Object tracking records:

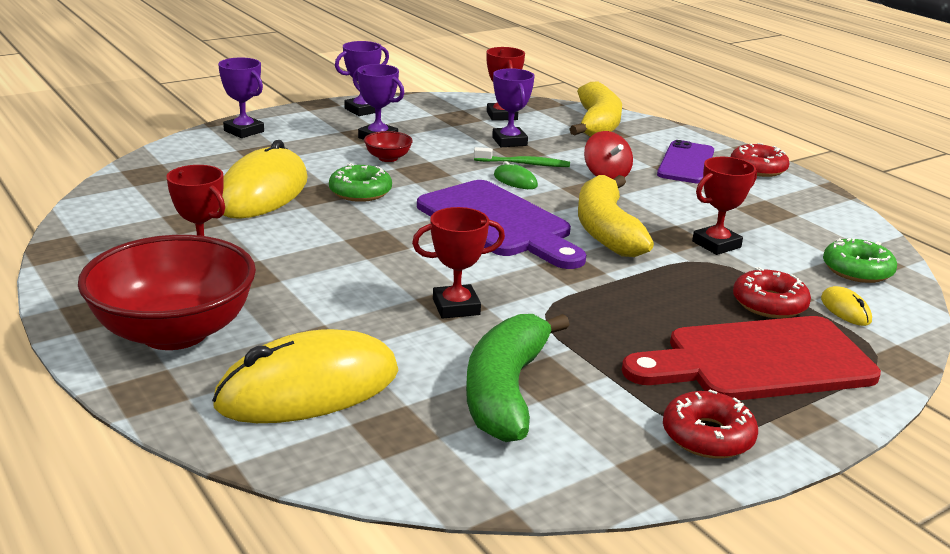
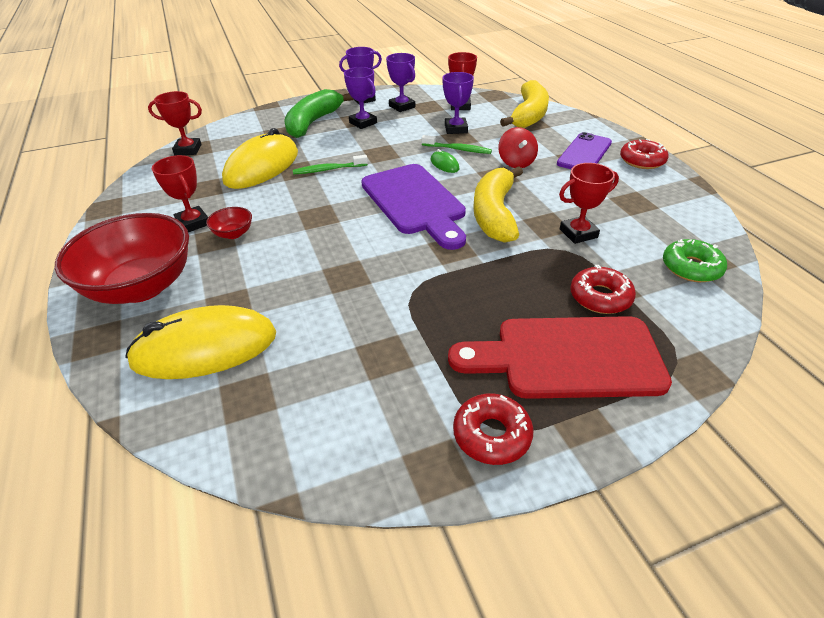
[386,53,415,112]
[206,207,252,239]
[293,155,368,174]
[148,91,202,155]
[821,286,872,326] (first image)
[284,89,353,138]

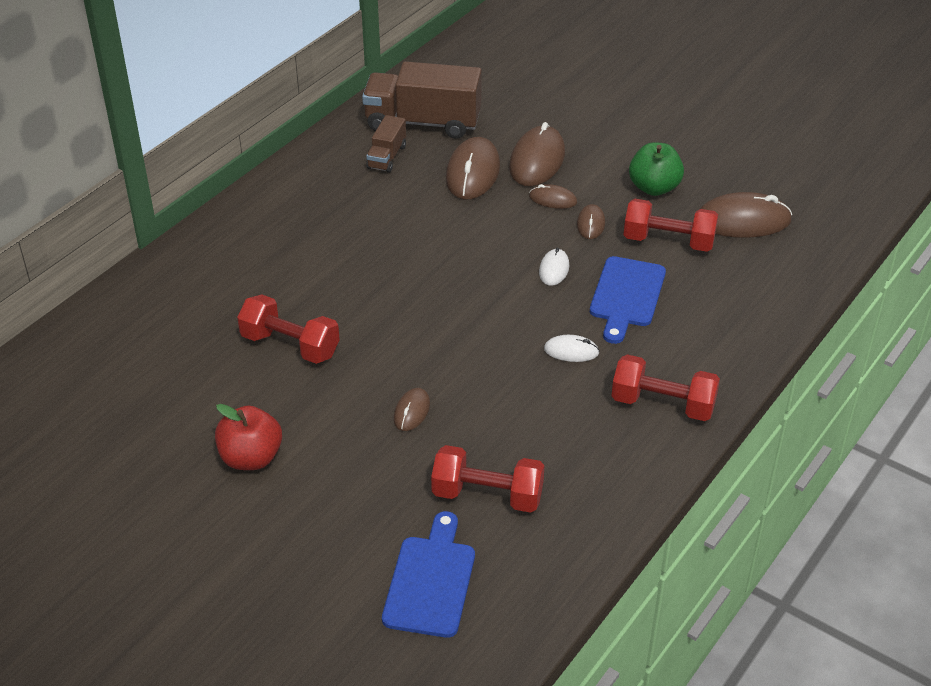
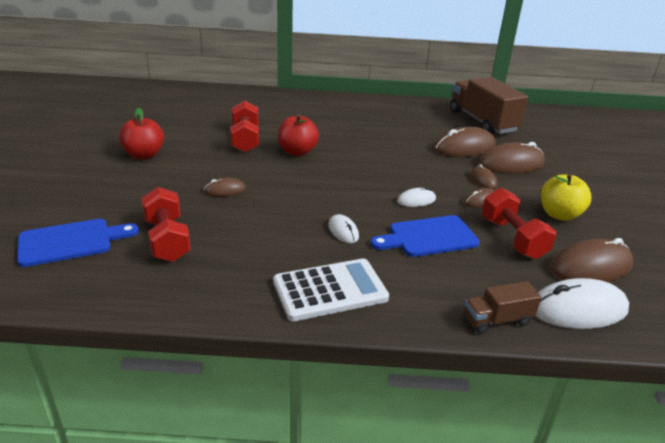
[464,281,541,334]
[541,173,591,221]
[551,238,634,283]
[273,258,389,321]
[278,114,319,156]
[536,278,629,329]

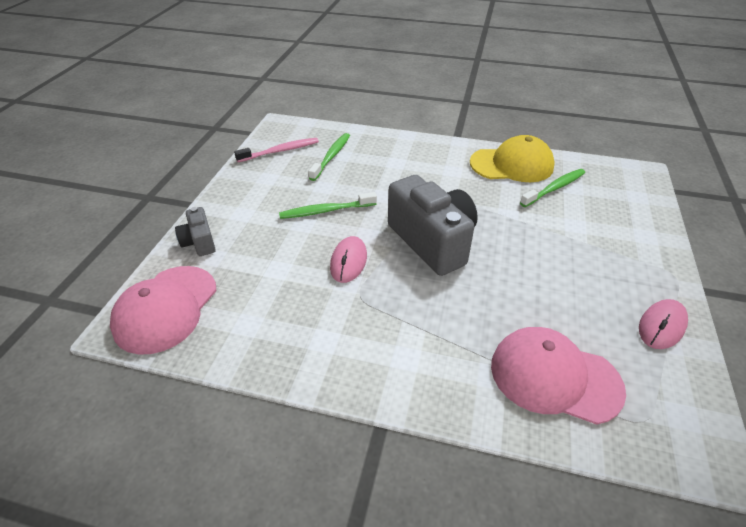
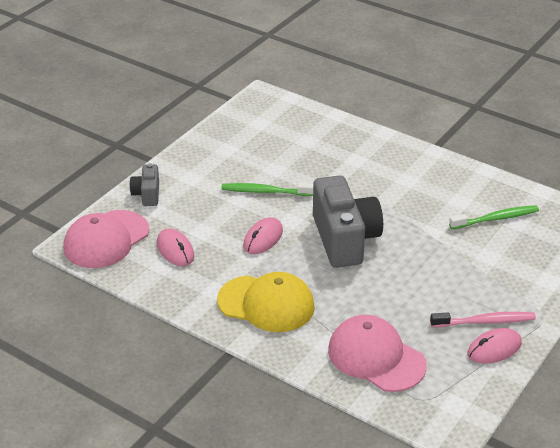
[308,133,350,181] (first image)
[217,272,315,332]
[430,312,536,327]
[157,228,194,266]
--
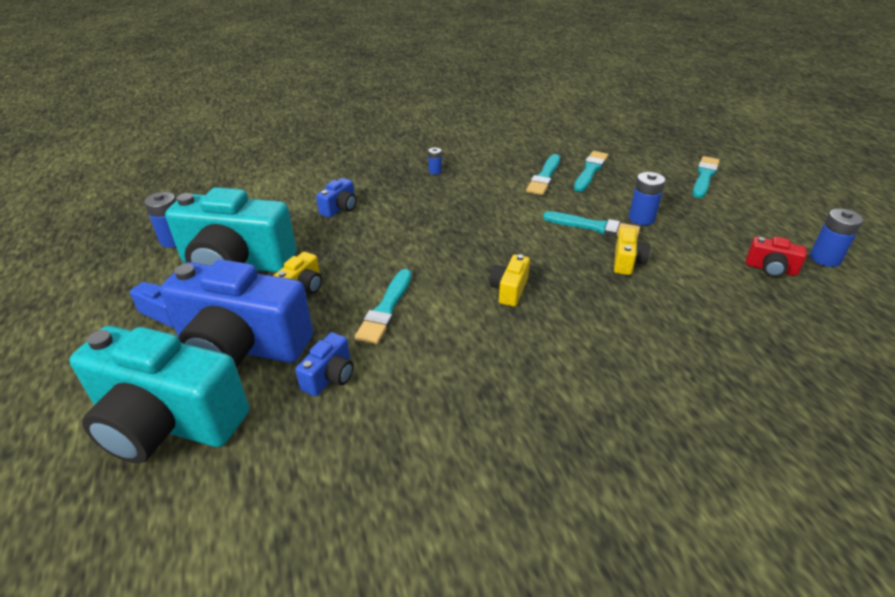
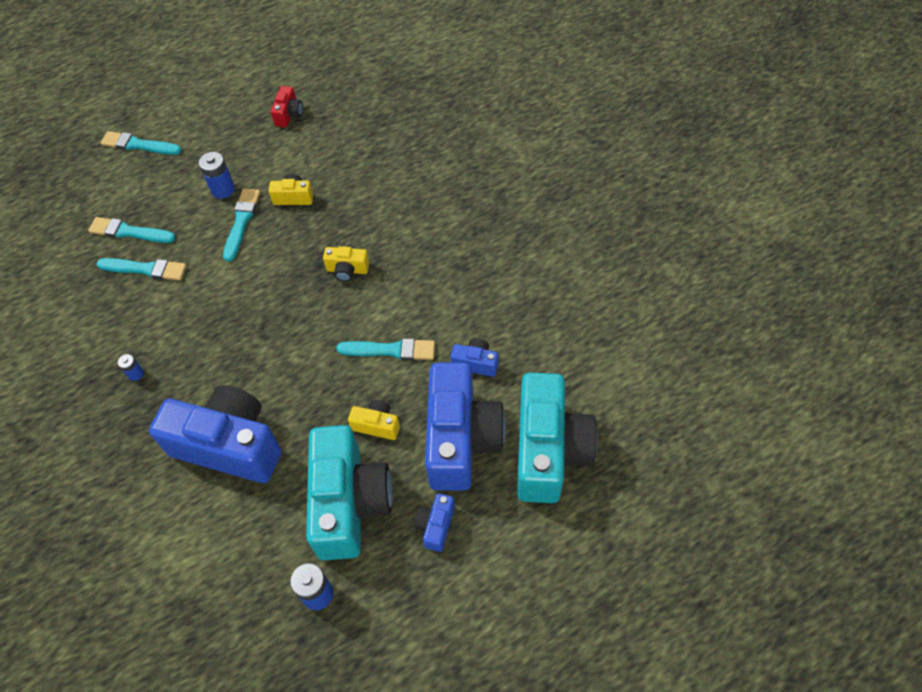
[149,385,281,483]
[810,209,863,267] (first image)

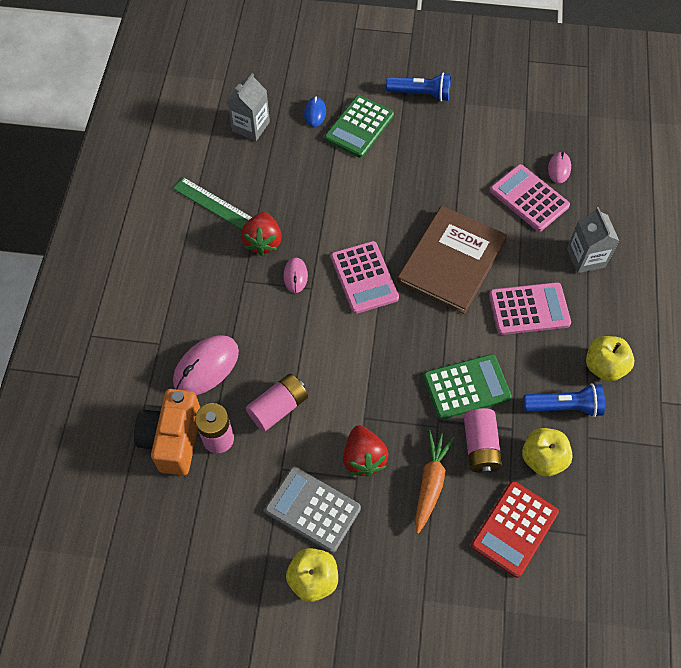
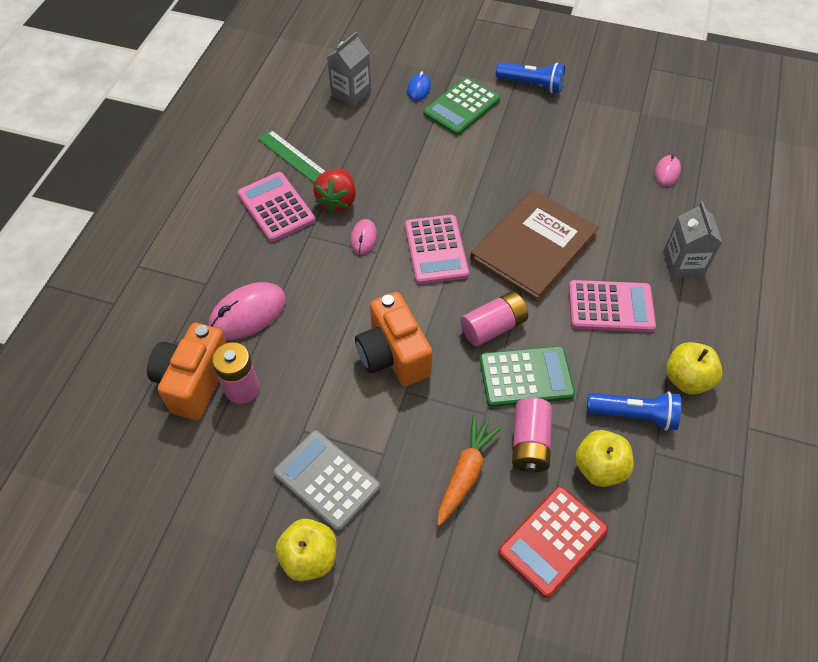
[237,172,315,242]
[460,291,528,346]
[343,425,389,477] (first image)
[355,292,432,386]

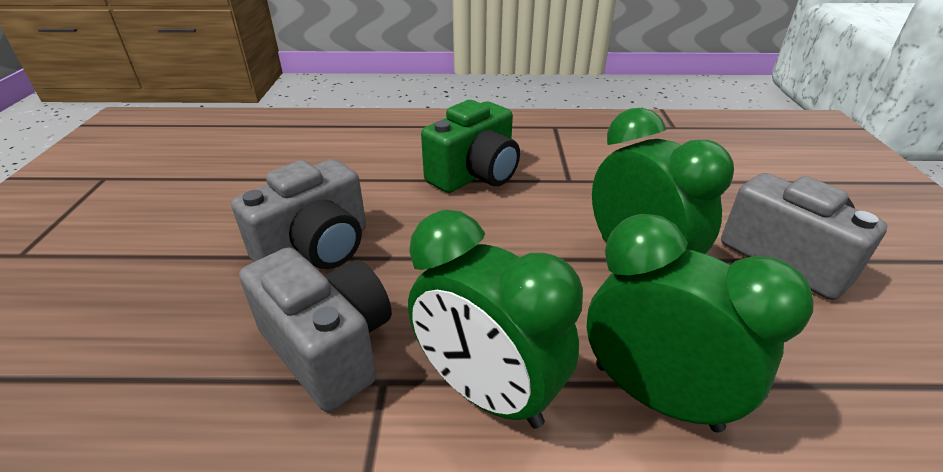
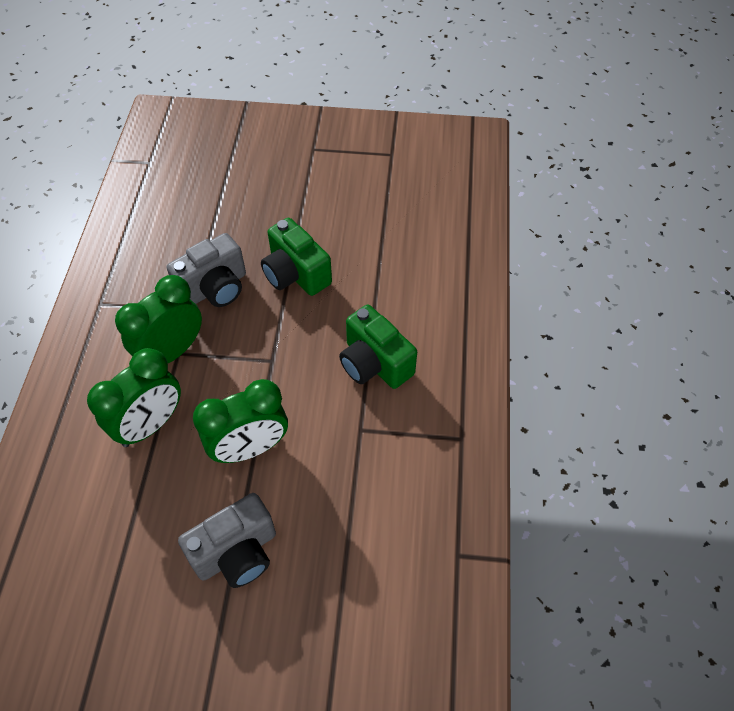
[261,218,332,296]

▸ EXERCISE GOAL:
Identify every line above that includes the word "image", and show those lines.

▸ EXERCISE ANSWER:
[821,286,872,326] (first image)
[308,133,350,181] (first image)
[810,209,863,267] (first image)
[343,425,389,477] (first image)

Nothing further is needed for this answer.